Goal of the exercise >>
Retype the lines of the records below, starting at the line that contains "blue star: moved 1 px right, 1 px down" and ending at the line that contains "blue trapezoid: moved 1 px right". Leave the pictures out of your copy.

[Dataset entries]
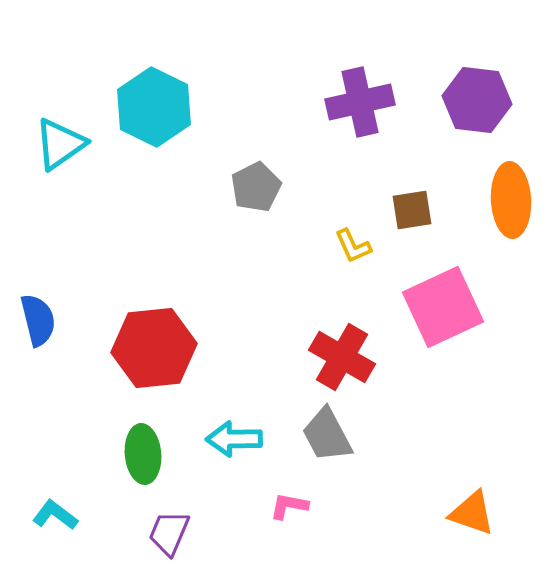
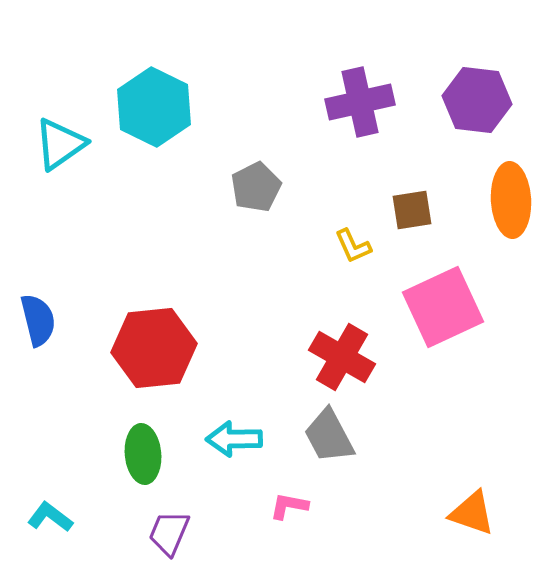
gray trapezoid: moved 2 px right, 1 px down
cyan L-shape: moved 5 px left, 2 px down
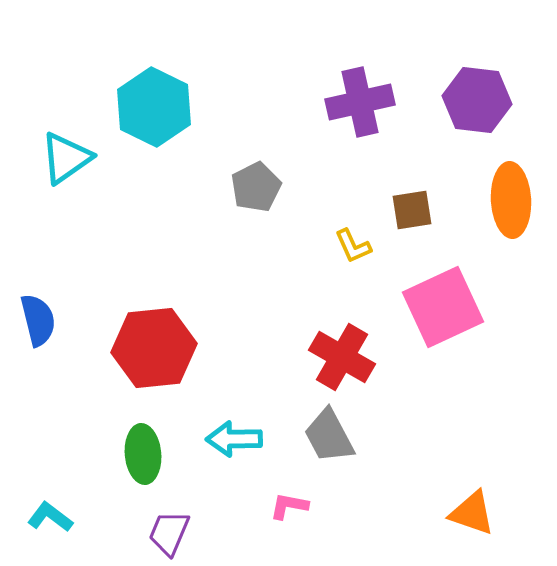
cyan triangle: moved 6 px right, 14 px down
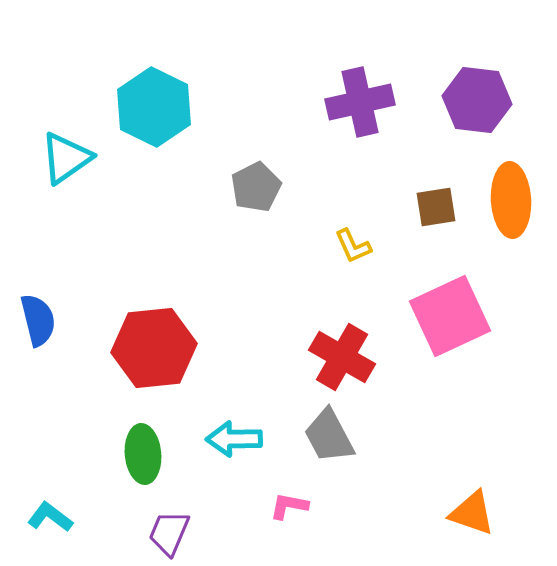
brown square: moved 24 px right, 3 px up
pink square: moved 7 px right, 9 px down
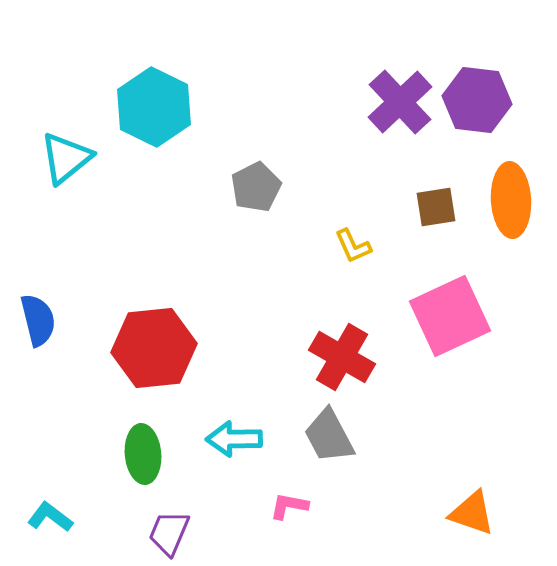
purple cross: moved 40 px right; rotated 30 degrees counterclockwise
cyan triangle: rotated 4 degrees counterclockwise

...

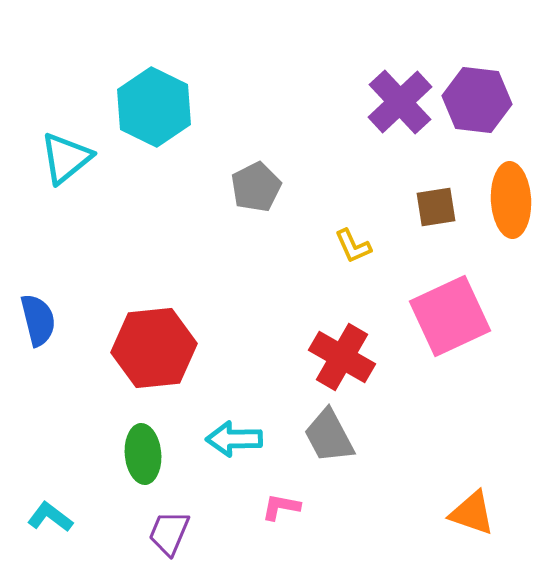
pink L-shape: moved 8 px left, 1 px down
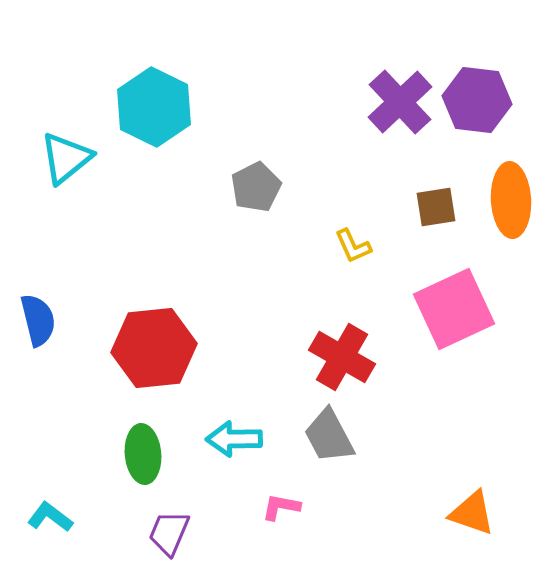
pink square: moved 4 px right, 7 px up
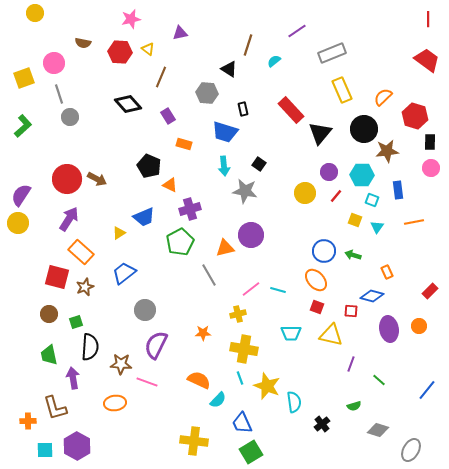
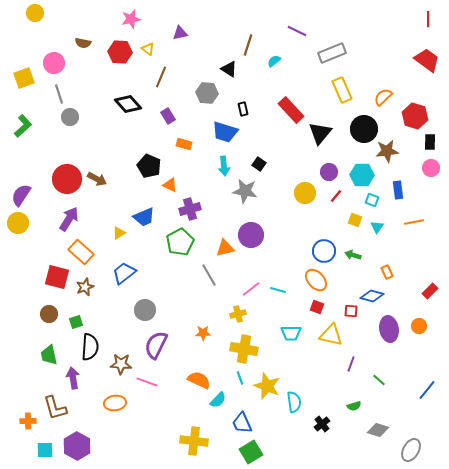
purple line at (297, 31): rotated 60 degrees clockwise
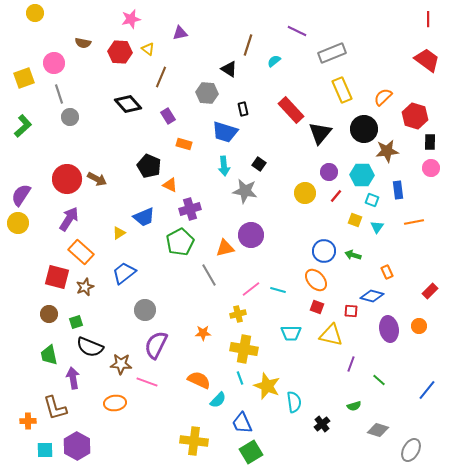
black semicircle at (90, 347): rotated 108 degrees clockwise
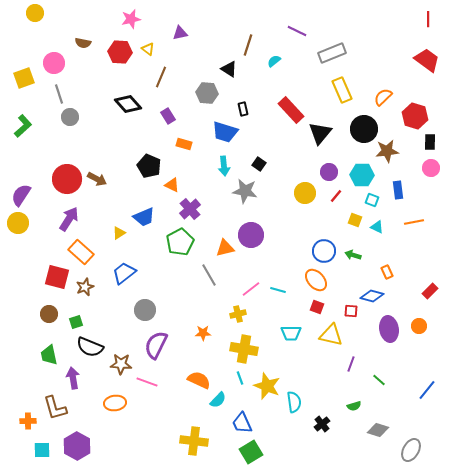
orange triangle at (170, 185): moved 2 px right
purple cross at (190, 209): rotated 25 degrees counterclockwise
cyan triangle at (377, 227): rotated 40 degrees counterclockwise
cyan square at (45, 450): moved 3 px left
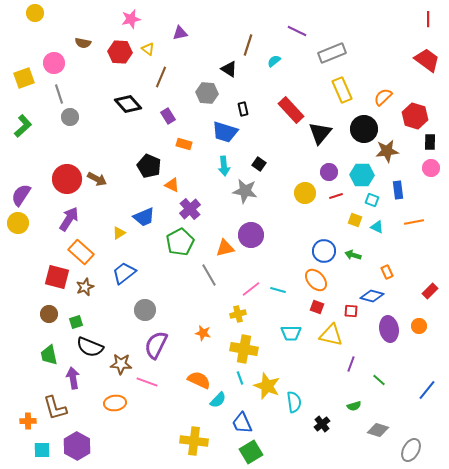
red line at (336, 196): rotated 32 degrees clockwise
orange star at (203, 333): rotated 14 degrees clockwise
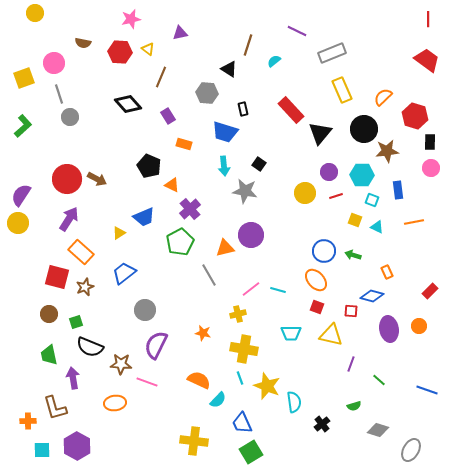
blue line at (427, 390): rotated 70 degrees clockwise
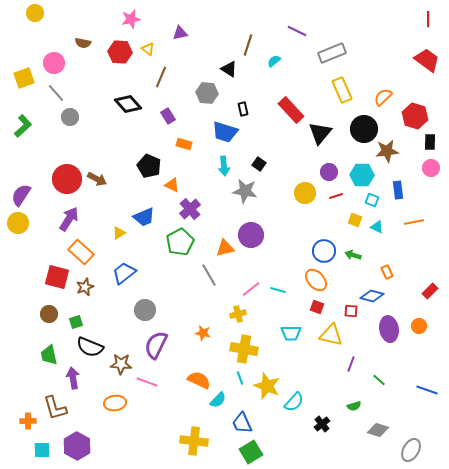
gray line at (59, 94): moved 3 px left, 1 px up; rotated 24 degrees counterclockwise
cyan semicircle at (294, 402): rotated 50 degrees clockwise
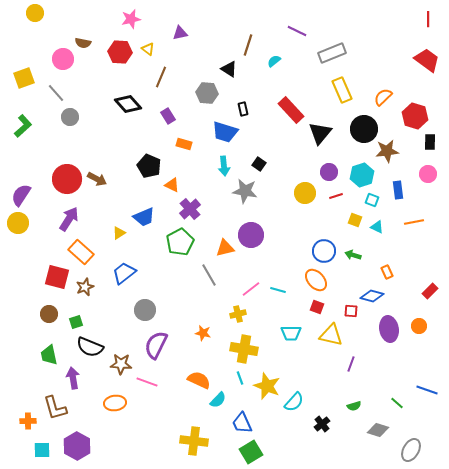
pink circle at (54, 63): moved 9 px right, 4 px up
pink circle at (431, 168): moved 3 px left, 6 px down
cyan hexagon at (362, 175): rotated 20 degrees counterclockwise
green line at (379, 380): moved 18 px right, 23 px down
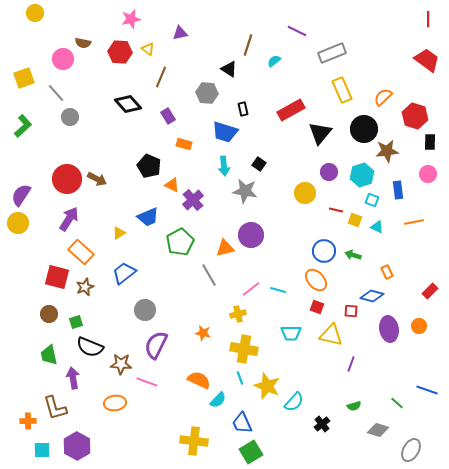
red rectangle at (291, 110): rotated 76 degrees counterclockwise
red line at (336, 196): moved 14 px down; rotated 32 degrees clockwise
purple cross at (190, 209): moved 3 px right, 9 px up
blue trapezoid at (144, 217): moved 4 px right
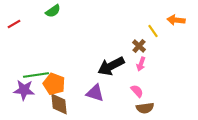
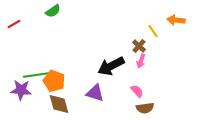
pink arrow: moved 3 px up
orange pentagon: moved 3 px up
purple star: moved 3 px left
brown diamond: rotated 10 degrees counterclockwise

==

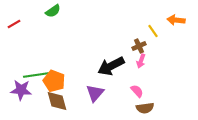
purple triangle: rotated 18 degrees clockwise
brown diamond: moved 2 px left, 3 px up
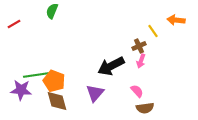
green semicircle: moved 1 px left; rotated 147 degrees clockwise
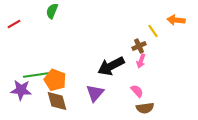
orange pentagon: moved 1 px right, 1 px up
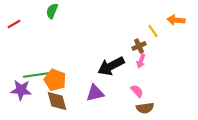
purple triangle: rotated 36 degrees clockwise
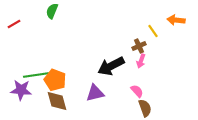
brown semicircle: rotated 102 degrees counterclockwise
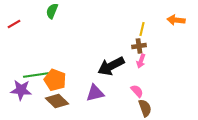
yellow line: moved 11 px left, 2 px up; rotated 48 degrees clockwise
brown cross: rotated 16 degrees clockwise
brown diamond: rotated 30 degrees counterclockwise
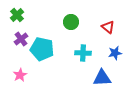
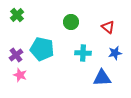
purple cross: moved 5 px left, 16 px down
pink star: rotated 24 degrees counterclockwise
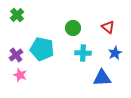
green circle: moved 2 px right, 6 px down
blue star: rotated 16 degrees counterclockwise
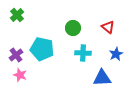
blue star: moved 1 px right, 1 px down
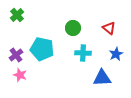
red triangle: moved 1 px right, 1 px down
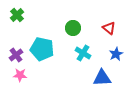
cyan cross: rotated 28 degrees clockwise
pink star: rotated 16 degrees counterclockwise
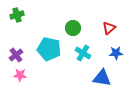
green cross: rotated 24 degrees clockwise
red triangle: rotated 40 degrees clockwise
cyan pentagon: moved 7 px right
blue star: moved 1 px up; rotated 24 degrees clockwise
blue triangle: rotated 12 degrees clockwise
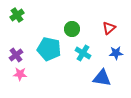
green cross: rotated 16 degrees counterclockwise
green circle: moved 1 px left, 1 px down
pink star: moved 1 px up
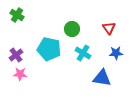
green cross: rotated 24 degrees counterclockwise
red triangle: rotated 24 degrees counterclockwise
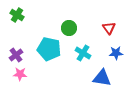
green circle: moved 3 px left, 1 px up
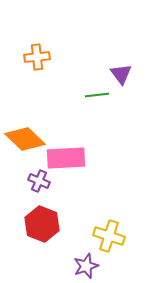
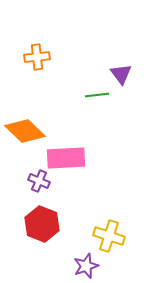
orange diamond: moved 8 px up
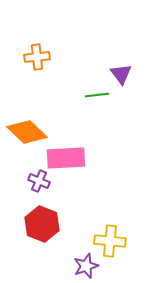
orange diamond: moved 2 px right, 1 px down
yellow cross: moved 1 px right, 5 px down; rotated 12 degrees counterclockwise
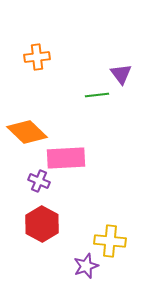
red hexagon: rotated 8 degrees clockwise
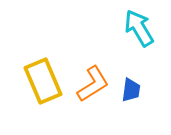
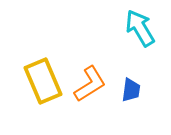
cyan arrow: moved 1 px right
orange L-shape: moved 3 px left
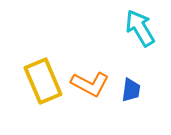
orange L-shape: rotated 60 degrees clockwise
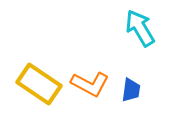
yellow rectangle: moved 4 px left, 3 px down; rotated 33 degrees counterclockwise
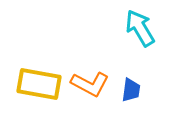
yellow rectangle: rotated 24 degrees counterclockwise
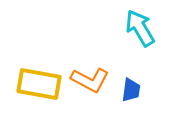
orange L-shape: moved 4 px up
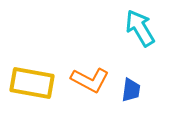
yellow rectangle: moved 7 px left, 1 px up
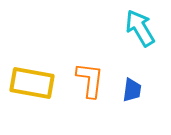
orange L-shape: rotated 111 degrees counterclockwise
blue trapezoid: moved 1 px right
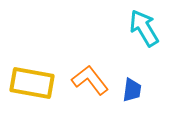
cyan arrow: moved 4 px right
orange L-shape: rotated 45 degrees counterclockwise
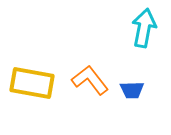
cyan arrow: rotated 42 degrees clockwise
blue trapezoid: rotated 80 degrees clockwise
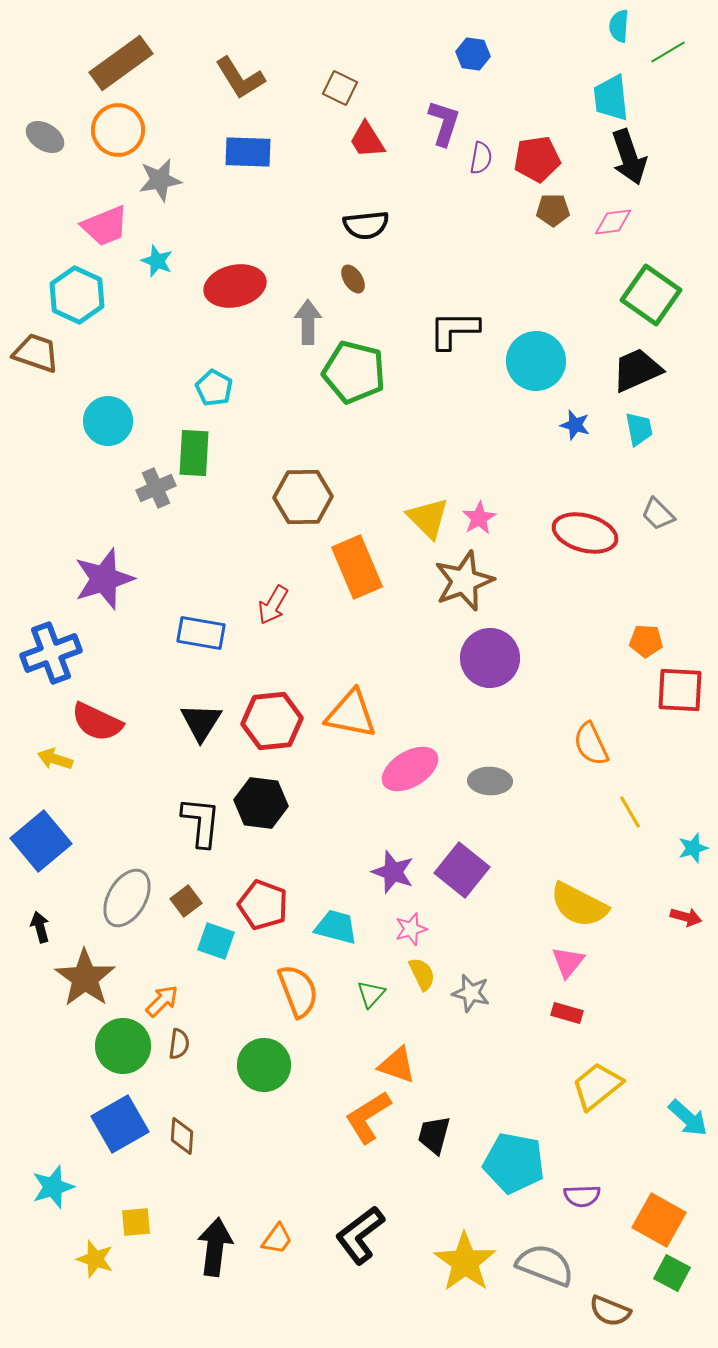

The reply >>
blue star: moved 1 px right, 1 px down
red triangle: moved 1 px right, 1 px down
cyan cross: rotated 28 degrees clockwise
pink star: rotated 16 degrees counterclockwise
green cross: rotated 24 degrees clockwise
red triangle: rotated 40 degrees clockwise
cyan pentagon: moved 7 px right
blue star: moved 1 px up; rotated 24 degrees clockwise
blue triangle: rotated 12 degrees clockwise
green cross: rotated 16 degrees counterclockwise
green circle: moved 1 px left, 1 px down
pink star: moved 1 px up
green cross: rotated 24 degrees counterclockwise
red triangle: rotated 24 degrees counterclockwise
green circle: moved 3 px left, 1 px up
orange diamond: moved 8 px up
orange diamond: moved 2 px right, 1 px down
yellow cross: moved 1 px right, 5 px down; rotated 12 degrees counterclockwise
red hexagon: rotated 8 degrees clockwise
cyan arrow: moved 1 px right
orange L-shape: moved 3 px left
orange L-shape: rotated 60 degrees clockwise
yellow rectangle: moved 4 px left, 3 px down; rotated 33 degrees counterclockwise
yellow rectangle: rotated 24 degrees counterclockwise
orange L-shape: moved 4 px up
yellow rectangle: moved 7 px left, 1 px up
orange L-shape: rotated 111 degrees counterclockwise
blue trapezoid: moved 1 px right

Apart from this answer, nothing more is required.